◆ **WORK TO COMPLETE**: Images do not belong in the copy; retype the rest of the entries below exactly.

Object state comparisons
▬▬▬▬▬▬
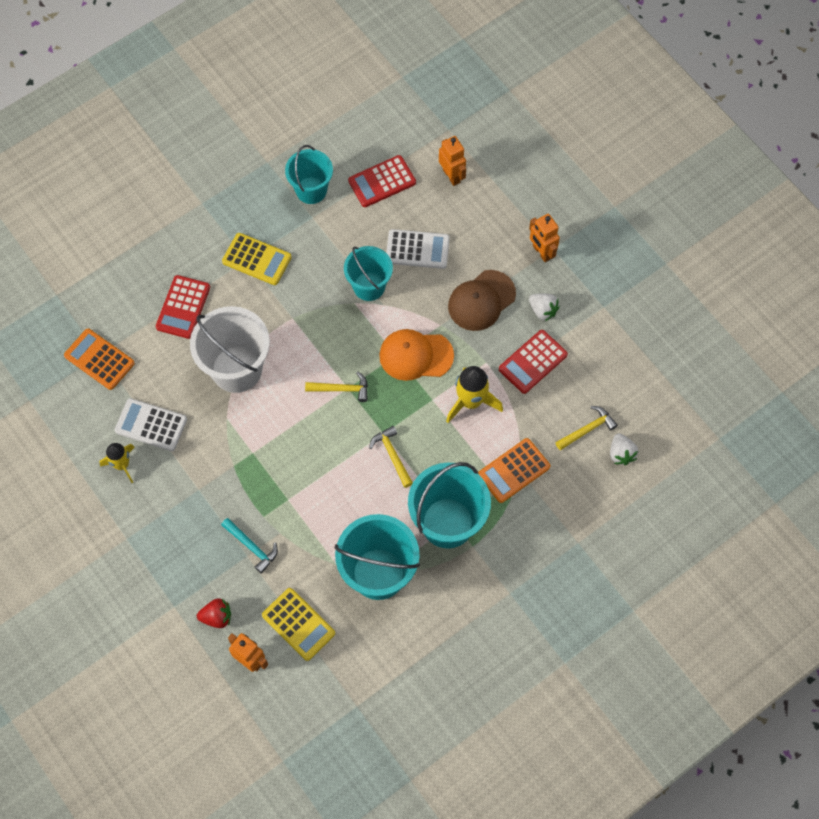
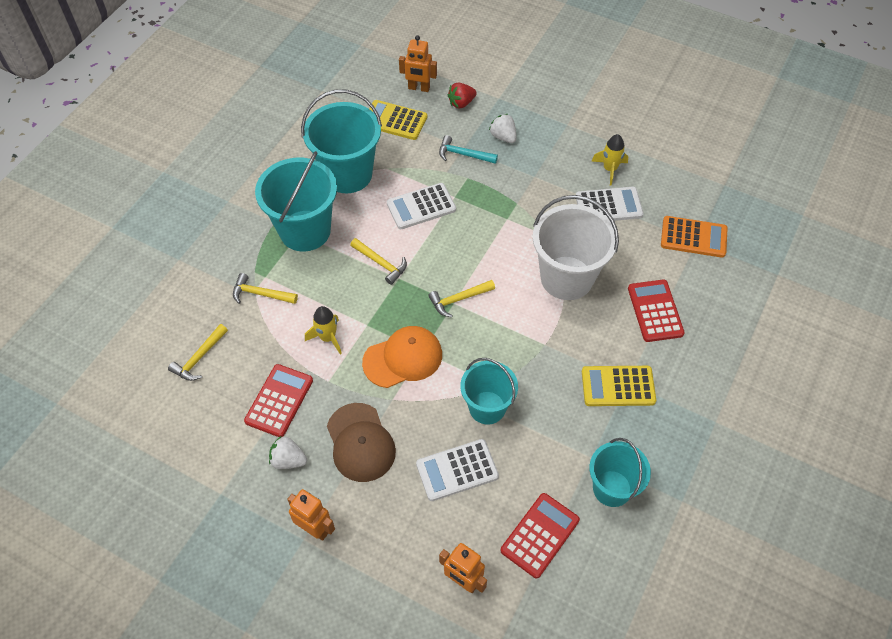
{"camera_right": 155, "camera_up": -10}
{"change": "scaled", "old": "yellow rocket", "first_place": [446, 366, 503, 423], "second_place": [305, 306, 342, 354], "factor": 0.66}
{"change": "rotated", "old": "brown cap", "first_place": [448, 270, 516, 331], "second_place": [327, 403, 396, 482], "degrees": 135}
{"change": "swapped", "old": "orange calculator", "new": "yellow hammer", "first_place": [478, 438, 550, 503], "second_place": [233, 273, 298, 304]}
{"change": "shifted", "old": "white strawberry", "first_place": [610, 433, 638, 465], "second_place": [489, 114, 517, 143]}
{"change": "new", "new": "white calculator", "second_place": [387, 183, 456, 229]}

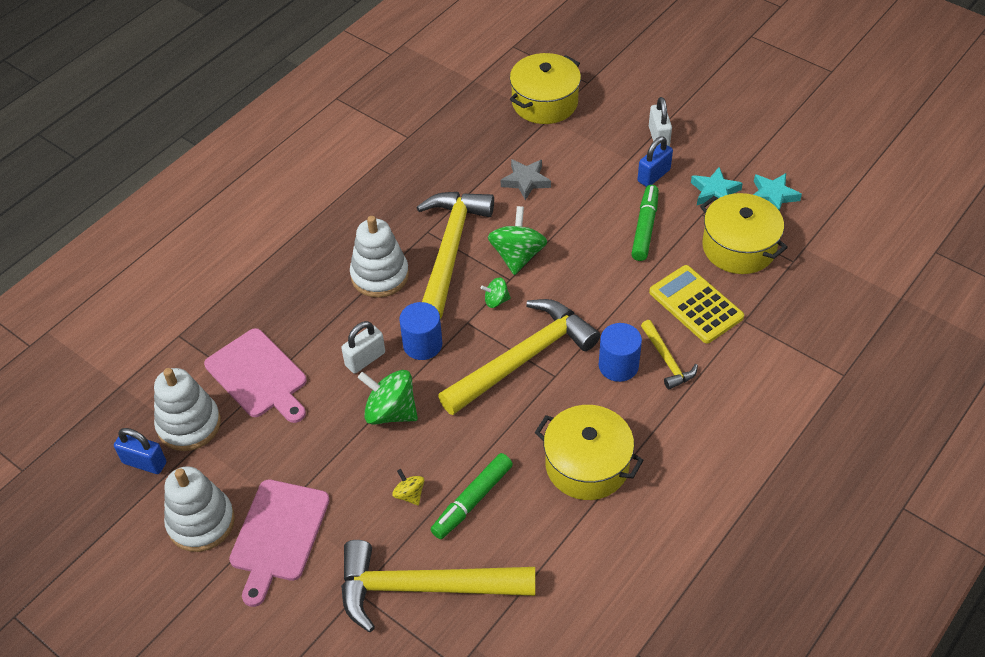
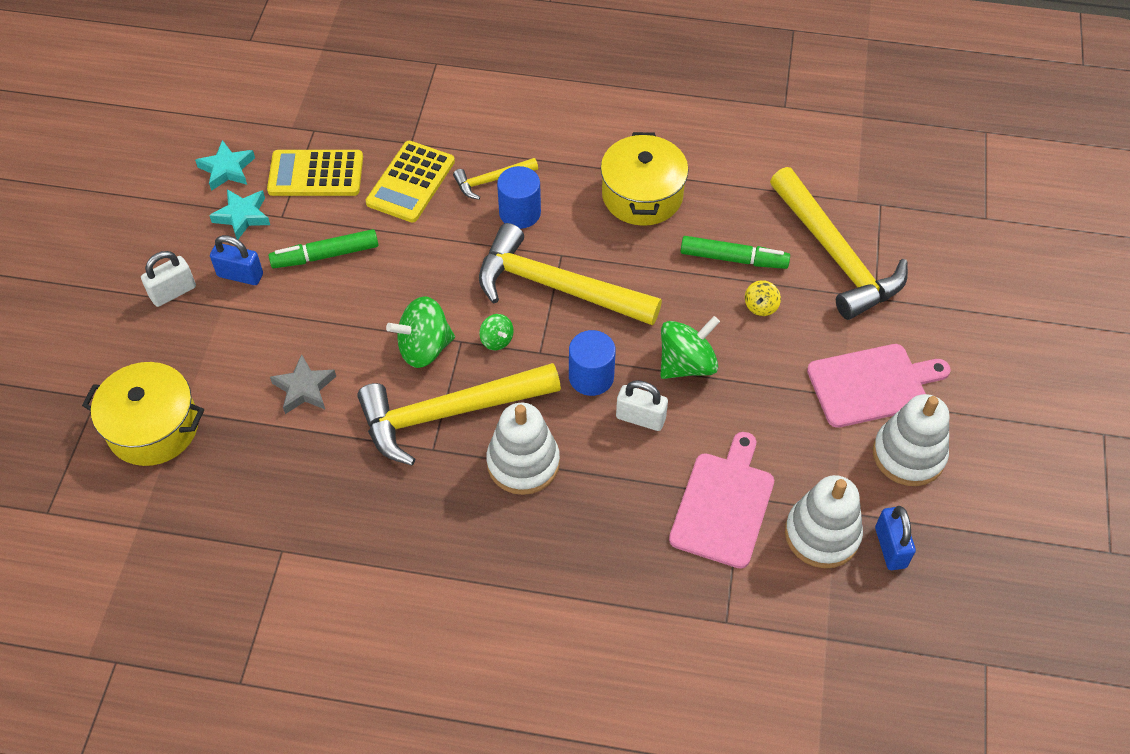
{"camera_right": -120, "camera_up": 5}
{"change": "rotated", "old": "green spinning top", "first_place": [358, 370, 418, 425], "second_place": [660, 316, 720, 379], "degrees": -120}
{"change": "rotated", "old": "yellow hammer", "first_place": [641, 320, 698, 389], "second_place": [453, 158, 538, 200], "degrees": -150}
{"change": "swapped", "old": "yellow pot", "new": "yellow calculator", "first_place": [700, 193, 788, 274], "second_place": [267, 150, 363, 196]}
▬▬▬▬▬▬
◆ **TASK RESPONSE**:
{"camera_right": 155, "camera_up": -10}
{"change": "scaled", "old": "yellow rocket", "first_place": [446, 366, 503, 423], "second_place": [305, 306, 342, 354], "factor": 0.66}
{"change": "rotated", "old": "brown cap", "first_place": [448, 270, 516, 331], "second_place": [327, 403, 396, 482], "degrees": 135}
{"change": "swapped", "old": "orange calculator", "new": "yellow hammer", "first_place": [478, 438, 550, 503], "second_place": [233, 273, 298, 304]}
{"change": "shifted", "old": "white strawberry", "first_place": [610, 433, 638, 465], "second_place": [489, 114, 517, 143]}
{"change": "new", "new": "white calculator", "second_place": [387, 183, 456, 229]}

{"camera_right": -120, "camera_up": 5}
{"change": "rotated", "old": "green spinning top", "first_place": [358, 370, 418, 425], "second_place": [660, 316, 720, 379], "degrees": -120}
{"change": "rotated", "old": "yellow hammer", "first_place": [641, 320, 698, 389], "second_place": [453, 158, 538, 200], "degrees": -150}
{"change": "swapped", "old": "yellow pot", "new": "yellow calculator", "first_place": [700, 193, 788, 274], "second_place": [267, 150, 363, 196]}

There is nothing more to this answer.